Take the material below from its first line through the line containing "J2 pin 1: W9 -> +9V" and, please, write those lines again exactly.

SUPPLIED ENTRIES

===

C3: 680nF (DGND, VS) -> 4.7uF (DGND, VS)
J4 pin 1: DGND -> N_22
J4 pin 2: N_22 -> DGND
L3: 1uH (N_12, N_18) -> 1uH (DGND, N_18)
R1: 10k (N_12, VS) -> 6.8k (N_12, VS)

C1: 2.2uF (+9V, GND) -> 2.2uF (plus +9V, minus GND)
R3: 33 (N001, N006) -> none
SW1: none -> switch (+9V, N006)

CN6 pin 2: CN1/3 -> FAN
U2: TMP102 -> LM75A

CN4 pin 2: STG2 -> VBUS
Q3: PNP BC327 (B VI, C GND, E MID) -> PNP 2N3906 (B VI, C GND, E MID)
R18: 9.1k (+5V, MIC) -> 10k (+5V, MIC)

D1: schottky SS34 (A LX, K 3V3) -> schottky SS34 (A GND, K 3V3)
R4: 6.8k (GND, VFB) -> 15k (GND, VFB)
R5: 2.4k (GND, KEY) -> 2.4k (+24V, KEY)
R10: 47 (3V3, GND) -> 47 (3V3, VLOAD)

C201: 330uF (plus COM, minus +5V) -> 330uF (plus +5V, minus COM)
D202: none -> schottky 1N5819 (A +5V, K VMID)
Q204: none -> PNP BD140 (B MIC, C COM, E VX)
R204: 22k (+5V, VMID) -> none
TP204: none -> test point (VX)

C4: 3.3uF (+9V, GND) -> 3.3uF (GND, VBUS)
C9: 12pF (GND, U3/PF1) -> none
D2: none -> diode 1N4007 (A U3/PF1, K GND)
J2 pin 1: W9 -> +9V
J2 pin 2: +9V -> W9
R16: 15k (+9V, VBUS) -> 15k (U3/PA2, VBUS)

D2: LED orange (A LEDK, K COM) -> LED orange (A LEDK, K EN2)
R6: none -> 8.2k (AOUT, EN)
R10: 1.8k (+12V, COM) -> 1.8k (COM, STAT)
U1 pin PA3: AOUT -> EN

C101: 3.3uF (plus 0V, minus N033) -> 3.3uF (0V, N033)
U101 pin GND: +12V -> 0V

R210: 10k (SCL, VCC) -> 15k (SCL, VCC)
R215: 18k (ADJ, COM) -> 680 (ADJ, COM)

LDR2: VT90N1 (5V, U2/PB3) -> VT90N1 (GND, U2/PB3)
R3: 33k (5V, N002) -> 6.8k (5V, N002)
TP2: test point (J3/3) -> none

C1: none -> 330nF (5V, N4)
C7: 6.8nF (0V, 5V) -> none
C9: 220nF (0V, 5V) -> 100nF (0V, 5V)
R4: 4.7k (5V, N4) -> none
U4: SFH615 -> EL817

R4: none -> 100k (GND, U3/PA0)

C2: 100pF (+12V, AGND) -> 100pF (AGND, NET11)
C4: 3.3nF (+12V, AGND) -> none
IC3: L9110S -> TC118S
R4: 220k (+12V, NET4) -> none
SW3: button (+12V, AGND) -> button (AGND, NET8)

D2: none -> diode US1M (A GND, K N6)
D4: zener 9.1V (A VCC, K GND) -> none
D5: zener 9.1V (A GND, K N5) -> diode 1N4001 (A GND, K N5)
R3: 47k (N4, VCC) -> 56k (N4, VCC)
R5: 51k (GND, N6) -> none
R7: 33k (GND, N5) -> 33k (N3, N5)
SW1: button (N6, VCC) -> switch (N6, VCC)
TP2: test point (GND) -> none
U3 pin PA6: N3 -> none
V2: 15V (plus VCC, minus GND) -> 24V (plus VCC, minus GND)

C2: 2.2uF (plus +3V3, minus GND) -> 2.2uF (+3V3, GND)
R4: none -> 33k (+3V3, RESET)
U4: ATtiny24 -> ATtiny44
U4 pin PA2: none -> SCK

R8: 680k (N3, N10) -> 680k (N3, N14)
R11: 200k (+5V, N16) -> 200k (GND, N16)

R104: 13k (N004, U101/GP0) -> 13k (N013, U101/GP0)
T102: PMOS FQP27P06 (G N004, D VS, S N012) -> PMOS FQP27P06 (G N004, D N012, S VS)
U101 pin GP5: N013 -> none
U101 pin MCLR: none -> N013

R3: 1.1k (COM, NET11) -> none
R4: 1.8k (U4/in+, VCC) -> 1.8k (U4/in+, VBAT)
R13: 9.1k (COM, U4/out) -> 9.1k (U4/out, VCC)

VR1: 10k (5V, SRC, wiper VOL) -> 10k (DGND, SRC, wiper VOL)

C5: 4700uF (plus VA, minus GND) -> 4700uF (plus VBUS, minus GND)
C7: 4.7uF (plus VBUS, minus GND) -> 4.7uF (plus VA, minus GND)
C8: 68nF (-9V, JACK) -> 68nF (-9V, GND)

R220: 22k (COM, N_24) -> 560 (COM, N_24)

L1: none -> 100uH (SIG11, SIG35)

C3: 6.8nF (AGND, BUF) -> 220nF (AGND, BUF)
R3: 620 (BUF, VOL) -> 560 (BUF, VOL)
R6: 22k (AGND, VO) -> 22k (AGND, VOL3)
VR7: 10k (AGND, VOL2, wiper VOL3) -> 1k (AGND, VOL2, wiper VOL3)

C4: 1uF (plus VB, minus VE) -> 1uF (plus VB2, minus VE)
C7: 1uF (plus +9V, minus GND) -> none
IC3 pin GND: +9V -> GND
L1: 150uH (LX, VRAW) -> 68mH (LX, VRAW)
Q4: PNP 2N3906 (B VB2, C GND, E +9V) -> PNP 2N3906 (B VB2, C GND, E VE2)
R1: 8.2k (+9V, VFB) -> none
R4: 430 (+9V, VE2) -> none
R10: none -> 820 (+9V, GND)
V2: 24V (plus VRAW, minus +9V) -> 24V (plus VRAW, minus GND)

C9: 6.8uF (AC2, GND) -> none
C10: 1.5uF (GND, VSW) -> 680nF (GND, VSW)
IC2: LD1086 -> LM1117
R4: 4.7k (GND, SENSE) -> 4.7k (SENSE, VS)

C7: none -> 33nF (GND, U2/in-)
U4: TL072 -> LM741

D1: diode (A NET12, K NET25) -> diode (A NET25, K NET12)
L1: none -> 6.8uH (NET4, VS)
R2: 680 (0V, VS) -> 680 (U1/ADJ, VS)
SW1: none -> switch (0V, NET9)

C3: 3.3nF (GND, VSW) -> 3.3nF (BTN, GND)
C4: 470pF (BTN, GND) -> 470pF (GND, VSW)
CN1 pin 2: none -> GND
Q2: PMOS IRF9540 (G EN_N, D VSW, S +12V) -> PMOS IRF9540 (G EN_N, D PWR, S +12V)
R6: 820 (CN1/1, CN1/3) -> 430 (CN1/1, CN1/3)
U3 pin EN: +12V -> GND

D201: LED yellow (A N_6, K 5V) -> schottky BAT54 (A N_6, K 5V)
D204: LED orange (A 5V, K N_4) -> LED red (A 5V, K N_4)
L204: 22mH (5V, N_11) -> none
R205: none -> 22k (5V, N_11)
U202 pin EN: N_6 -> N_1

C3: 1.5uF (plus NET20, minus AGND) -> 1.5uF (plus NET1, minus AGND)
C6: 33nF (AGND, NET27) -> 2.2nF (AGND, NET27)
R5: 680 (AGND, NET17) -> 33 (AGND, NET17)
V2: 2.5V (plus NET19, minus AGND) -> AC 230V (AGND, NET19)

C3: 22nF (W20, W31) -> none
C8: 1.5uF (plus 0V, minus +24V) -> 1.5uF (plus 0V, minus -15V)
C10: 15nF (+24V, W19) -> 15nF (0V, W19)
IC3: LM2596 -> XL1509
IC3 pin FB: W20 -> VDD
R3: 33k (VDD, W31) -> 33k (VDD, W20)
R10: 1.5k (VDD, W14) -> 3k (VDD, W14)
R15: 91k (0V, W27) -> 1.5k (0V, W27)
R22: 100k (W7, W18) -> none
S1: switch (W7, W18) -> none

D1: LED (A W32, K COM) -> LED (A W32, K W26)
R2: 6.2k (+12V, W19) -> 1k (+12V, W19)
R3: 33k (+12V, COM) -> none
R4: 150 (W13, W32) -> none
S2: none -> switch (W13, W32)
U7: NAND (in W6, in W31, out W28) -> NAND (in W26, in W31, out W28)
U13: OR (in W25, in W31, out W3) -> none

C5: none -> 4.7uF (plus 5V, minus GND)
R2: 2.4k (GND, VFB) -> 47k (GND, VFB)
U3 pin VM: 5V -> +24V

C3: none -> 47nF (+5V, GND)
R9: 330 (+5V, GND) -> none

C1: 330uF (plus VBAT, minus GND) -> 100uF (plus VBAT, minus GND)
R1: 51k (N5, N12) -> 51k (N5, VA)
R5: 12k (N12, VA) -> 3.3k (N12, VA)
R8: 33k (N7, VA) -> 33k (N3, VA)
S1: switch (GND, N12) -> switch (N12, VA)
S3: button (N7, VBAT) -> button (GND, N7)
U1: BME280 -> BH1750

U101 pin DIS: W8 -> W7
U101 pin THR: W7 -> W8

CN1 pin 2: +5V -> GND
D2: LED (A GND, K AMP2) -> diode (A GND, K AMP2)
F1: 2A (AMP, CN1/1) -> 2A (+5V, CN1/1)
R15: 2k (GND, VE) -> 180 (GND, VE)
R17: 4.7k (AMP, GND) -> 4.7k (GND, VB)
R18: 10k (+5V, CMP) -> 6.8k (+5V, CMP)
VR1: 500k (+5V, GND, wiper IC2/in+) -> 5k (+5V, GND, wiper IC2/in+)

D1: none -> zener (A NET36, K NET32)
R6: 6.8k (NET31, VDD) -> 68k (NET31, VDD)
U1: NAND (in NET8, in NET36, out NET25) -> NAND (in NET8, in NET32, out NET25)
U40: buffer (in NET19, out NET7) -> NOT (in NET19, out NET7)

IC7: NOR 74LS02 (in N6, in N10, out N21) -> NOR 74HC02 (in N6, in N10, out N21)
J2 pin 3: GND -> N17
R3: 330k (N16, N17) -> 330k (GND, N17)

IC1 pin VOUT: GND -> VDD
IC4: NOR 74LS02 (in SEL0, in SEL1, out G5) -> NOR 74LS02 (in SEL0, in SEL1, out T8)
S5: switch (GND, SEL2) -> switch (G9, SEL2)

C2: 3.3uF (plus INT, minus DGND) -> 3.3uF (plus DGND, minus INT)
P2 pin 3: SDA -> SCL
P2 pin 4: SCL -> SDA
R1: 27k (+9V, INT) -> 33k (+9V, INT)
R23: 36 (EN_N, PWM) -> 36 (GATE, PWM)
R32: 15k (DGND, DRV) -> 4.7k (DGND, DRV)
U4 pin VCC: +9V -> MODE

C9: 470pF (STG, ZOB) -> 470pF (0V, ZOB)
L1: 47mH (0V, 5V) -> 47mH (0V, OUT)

===

ANSWER SECTION
C3: 680nF (DGND, VS) -> 4.7uF (DGND, VS)
J4 pin 1: DGND -> N_22
J4 pin 2: N_22 -> DGND
L3: 1uH (N_12, N_18) -> 1uH (DGND, N_18)
R1: 10k (N_12, VS) -> 6.8k (N_12, VS)

C1: 2.2uF (+9V, GND) -> 2.2uF (plus +9V, minus GND)
R3: 33 (N001, N006) -> none
SW1: none -> switch (+9V, N006)

CN6 pin 2: CN1/3 -> FAN
U2: TMP102 -> LM75A

CN4 pin 2: STG2 -> VBUS
Q3: PNP BC327 (B VI, C GND, E MID) -> PNP 2N3906 (B VI, C GND, E MID)
R18: 9.1k (+5V, MIC) -> 10k (+5V, MIC)

D1: schottky SS34 (A LX, K 3V3) -> schottky SS34 (A GND, K 3V3)
R4: 6.8k (GND, VFB) -> 15k (GND, VFB)
R5: 2.4k (GND, KEY) -> 2.4k (+24V, KEY)
R10: 47 (3V3, GND) -> 47 (3V3, VLOAD)

C201: 330uF (plus COM, minus +5V) -> 330uF (plus +5V, minus COM)
D202: none -> schottky 1N5819 (A +5V, K VMID)
Q204: none -> PNP BD140 (B MIC, C COM, E VX)
R204: 22k (+5V, VMID) -> none
TP204: none -> test point (VX)

C4: 3.3uF (+9V, GND) -> 3.3uF (GND, VBUS)
C9: 12pF (GND, U3/PF1) -> none
D2: none -> diode 1N4007 (A U3/PF1, K GND)
J2 pin 1: W9 -> +9V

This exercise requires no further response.